## Your goal
Copy verbatim the block of lines in the entries below whose first line contains "pink L-shape at (260, 238): moved 10 px up" and whose last line contains "white cross: moved 5 px right, 5 px down". Leave out all other lines.

··· Source material ···

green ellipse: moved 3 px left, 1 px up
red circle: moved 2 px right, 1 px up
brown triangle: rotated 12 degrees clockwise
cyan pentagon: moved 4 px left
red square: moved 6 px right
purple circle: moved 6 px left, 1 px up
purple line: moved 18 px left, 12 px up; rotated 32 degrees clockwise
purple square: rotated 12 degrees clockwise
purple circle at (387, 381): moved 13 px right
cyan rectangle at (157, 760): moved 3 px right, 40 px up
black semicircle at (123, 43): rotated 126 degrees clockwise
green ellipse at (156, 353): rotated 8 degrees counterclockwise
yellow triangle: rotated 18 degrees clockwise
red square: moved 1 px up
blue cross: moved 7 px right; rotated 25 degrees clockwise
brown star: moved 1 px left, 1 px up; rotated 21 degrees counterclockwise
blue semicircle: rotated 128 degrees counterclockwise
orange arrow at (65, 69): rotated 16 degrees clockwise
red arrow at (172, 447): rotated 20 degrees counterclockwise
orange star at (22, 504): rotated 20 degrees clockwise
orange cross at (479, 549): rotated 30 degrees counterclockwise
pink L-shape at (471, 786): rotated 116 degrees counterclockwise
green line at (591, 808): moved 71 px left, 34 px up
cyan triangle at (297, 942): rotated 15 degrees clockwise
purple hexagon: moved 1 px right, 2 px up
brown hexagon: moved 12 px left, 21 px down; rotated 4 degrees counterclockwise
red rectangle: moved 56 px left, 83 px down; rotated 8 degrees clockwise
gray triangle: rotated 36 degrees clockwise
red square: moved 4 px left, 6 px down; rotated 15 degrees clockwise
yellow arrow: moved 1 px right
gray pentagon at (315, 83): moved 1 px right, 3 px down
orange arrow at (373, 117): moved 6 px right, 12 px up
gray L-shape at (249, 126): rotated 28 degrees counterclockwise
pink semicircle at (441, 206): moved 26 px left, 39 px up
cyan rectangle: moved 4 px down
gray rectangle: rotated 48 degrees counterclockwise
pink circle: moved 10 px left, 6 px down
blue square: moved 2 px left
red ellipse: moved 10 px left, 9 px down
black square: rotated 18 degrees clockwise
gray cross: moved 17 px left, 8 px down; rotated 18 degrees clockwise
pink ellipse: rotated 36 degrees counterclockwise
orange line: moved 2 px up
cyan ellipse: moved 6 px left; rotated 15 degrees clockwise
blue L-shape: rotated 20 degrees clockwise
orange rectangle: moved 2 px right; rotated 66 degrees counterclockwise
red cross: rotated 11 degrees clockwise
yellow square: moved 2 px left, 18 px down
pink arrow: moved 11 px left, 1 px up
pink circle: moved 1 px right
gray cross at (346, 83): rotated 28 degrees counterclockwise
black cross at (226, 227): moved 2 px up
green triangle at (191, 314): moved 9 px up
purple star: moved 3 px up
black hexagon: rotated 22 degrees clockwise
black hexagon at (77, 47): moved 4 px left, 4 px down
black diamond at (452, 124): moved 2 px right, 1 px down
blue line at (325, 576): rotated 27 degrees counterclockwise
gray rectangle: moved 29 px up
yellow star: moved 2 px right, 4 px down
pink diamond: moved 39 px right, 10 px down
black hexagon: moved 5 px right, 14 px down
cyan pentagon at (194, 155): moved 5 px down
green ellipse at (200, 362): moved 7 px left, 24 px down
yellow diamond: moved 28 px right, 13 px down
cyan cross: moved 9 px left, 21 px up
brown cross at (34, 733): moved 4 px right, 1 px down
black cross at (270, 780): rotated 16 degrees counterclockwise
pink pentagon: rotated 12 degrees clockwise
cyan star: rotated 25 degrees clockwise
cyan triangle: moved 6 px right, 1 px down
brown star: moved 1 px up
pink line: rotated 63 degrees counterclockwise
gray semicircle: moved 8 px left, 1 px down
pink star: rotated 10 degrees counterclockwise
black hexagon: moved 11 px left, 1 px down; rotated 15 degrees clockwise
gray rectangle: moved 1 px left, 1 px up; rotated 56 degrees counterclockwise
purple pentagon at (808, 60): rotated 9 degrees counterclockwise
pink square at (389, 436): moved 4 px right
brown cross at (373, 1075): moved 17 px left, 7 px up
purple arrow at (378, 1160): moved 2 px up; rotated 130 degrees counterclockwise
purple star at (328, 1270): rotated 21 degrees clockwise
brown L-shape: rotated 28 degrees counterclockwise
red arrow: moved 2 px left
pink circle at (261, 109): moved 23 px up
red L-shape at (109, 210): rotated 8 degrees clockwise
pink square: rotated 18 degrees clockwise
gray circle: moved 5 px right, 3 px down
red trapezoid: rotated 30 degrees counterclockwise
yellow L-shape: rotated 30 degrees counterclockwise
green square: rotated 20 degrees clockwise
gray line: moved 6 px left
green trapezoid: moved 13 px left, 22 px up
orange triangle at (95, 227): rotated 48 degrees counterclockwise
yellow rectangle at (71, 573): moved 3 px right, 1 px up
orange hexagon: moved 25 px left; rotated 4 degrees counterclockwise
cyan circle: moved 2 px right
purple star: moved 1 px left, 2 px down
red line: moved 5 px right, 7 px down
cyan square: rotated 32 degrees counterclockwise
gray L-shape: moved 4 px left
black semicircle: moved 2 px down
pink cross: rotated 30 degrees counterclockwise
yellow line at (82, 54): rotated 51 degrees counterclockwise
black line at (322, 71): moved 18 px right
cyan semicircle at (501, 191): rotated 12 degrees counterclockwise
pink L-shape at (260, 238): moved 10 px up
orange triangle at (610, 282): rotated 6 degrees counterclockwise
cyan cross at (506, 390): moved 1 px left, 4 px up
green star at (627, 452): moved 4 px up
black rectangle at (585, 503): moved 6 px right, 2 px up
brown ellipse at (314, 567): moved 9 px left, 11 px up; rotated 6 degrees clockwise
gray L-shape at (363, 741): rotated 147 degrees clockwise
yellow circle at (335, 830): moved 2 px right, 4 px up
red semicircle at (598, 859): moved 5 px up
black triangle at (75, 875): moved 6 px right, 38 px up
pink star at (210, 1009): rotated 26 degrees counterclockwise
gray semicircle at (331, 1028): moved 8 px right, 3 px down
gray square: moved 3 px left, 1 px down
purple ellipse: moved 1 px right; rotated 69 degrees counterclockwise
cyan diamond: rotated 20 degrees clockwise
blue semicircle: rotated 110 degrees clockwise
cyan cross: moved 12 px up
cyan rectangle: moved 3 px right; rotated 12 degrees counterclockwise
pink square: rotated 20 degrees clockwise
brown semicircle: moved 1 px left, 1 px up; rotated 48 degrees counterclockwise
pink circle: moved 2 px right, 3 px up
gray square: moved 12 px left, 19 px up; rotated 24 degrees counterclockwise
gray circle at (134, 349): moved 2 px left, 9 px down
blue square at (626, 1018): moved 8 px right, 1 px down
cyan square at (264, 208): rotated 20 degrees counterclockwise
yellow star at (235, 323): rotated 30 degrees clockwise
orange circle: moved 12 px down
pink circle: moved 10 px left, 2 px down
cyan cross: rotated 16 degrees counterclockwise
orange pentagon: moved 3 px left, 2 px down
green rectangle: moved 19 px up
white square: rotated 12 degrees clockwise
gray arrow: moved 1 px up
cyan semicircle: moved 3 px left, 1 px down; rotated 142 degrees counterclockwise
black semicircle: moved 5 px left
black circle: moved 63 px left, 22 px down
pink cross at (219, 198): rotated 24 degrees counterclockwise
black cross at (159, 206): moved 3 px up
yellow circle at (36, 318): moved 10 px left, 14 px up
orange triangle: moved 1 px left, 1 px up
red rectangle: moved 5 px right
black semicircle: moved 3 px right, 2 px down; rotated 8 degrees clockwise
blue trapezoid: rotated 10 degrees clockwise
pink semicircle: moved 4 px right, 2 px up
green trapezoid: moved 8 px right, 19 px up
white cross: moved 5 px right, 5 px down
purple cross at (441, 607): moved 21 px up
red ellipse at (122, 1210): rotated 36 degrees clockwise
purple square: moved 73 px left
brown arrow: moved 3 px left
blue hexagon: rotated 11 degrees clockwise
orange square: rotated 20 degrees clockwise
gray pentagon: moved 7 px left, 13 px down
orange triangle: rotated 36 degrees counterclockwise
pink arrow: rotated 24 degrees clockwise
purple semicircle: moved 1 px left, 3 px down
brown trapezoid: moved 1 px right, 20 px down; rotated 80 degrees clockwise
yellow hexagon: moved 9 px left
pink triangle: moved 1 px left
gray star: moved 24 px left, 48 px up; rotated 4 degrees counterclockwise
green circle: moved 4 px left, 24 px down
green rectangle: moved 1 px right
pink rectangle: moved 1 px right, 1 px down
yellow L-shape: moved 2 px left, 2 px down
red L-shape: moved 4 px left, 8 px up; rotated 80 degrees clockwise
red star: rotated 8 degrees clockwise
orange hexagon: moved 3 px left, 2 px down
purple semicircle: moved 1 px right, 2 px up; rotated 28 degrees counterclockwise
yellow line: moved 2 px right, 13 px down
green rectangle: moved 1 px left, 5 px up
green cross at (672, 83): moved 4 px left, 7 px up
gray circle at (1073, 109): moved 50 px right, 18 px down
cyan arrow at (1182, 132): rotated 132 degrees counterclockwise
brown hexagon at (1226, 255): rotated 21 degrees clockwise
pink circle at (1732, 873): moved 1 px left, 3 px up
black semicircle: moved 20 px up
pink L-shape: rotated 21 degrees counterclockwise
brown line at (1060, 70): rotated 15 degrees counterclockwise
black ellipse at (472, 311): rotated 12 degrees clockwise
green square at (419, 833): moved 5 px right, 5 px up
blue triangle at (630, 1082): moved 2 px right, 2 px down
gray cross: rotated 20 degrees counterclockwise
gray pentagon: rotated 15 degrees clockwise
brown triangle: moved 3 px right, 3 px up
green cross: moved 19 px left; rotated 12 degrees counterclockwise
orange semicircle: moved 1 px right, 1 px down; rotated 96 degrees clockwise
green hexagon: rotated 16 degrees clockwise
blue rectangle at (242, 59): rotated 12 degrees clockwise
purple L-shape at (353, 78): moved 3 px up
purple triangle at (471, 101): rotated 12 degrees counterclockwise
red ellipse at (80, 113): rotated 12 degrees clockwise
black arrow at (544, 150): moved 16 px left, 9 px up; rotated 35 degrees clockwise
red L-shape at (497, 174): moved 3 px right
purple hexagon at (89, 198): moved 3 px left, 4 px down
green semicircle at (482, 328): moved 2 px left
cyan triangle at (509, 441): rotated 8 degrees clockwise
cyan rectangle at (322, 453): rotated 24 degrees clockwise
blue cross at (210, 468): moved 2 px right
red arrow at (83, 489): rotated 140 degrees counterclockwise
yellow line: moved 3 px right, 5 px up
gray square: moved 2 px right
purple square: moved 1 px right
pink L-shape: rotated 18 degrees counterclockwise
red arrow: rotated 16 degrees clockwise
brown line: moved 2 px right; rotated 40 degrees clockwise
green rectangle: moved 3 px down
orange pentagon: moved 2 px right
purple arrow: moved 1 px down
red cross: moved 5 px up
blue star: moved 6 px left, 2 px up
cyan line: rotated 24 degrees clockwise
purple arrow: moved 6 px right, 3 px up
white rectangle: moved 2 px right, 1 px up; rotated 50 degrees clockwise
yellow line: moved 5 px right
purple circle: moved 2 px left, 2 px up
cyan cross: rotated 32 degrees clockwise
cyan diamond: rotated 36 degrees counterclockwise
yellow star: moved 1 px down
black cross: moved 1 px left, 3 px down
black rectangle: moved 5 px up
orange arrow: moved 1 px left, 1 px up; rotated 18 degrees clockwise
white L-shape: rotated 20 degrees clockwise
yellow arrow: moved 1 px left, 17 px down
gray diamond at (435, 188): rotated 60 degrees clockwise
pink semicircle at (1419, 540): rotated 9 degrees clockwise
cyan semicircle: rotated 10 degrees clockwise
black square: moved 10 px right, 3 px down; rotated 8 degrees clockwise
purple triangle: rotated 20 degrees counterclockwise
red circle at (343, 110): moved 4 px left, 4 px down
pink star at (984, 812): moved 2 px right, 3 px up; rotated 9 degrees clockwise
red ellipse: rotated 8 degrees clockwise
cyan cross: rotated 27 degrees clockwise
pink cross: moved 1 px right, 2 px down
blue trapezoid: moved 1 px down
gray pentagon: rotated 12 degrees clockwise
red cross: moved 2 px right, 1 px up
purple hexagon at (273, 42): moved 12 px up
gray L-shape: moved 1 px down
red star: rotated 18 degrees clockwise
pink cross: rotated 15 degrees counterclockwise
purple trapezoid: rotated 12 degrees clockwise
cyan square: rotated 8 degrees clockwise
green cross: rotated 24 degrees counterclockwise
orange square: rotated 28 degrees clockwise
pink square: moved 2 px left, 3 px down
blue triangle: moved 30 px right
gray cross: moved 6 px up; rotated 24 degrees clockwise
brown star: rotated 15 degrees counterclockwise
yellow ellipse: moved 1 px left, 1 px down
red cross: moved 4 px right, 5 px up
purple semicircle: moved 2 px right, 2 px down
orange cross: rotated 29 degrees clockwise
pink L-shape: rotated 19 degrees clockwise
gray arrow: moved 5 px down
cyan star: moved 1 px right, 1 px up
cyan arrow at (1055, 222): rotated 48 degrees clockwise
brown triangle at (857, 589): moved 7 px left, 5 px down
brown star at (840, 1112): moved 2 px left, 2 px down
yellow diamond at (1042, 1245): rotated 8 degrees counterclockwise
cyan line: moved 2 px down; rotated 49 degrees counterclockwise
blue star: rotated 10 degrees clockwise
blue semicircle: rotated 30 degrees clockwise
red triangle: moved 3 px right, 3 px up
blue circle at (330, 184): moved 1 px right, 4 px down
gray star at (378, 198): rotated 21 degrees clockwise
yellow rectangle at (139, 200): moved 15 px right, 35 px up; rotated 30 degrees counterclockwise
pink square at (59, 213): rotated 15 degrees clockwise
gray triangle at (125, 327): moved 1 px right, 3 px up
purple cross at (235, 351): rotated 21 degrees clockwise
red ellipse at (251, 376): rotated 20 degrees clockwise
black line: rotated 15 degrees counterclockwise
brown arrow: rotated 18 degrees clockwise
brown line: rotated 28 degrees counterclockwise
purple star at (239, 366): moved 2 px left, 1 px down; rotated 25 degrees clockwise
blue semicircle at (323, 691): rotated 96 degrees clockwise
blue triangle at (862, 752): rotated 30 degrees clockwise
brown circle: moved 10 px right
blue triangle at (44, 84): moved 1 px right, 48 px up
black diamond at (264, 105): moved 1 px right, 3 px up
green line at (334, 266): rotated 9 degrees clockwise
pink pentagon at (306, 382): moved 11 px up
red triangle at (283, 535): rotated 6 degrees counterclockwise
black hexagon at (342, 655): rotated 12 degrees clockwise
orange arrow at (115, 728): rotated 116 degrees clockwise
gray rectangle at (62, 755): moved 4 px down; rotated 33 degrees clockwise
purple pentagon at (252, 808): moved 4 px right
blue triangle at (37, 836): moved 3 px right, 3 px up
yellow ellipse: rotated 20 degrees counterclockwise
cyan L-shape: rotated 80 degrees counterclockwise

···

## Exercise response
pink L-shape at (260, 238): moved 10 px up
orange triangle at (610, 282): rotated 6 degrees counterclockwise
cyan cross at (506, 390): moved 1 px left, 4 px up
green star at (627, 452): moved 4 px up
black rectangle at (585, 503): moved 6 px right, 2 px up
brown ellipse at (314, 567): moved 9 px left, 11 px up; rotated 6 degrees clockwise
gray L-shape at (363, 741): rotated 147 degrees clockwise
yellow circle at (335, 830): moved 2 px right, 4 px up
red semicircle at (598, 859): moved 5 px up
black triangle at (75, 875): moved 6 px right, 38 px up
pink star at (210, 1009): rotated 26 degrees counterclockwise
gray semicircle at (331, 1028): moved 8 px right, 3 px down
gray square: moved 3 px left, 1 px down
purple ellipse: moved 1 px right; rotated 69 degrees counterclockwise
cyan diamond: rotated 20 degrees clockwise
blue semicircle: rotated 110 degrees clockwise
cyan cross: moved 12 px up
cyan rectangle: moved 3 px right; rotated 12 degrees counterclockwise
pink square: rotated 20 degrees clockwise
brown semicircle: moved 1 px left, 1 px up; rotated 48 degrees counterclockwise
pink circle: moved 2 px right, 3 px up
gray square: moved 12 px left, 19 px up; rotated 24 degrees counterclockwise
gray circle at (134, 349): moved 2 px left, 9 px down
blue square at (626, 1018): moved 8 px right, 1 px down
cyan square at (264, 208): rotated 20 degrees counterclockwise
yellow star at (235, 323): rotated 30 degrees clockwise
orange circle: moved 12 px down
pink circle: moved 10 px left, 2 px down
cyan cross: rotated 16 degrees counterclockwise
orange pentagon: moved 3 px left, 2 px down
green rectangle: moved 19 px up
white square: rotated 12 degrees clockwise
gray arrow: moved 1 px up
cyan semicircle: moved 3 px left, 1 px down; rotated 142 degrees counterclockwise
black semicircle: moved 5 px left
black circle: moved 63 px left, 22 px down
pink cross at (219, 198): rotated 24 degrees counterclockwise
black cross at (159, 206): moved 3 px up
yellow circle at (36, 318): moved 10 px left, 14 px up
orange triangle: moved 1 px left, 1 px up
red rectangle: moved 5 px right
black semicircle: moved 3 px right, 2 px down; rotated 8 degrees clockwise
blue trapezoid: rotated 10 degrees clockwise
pink semicircle: moved 4 px right, 2 px up
green trapezoid: moved 8 px right, 19 px up
white cross: moved 5 px right, 5 px down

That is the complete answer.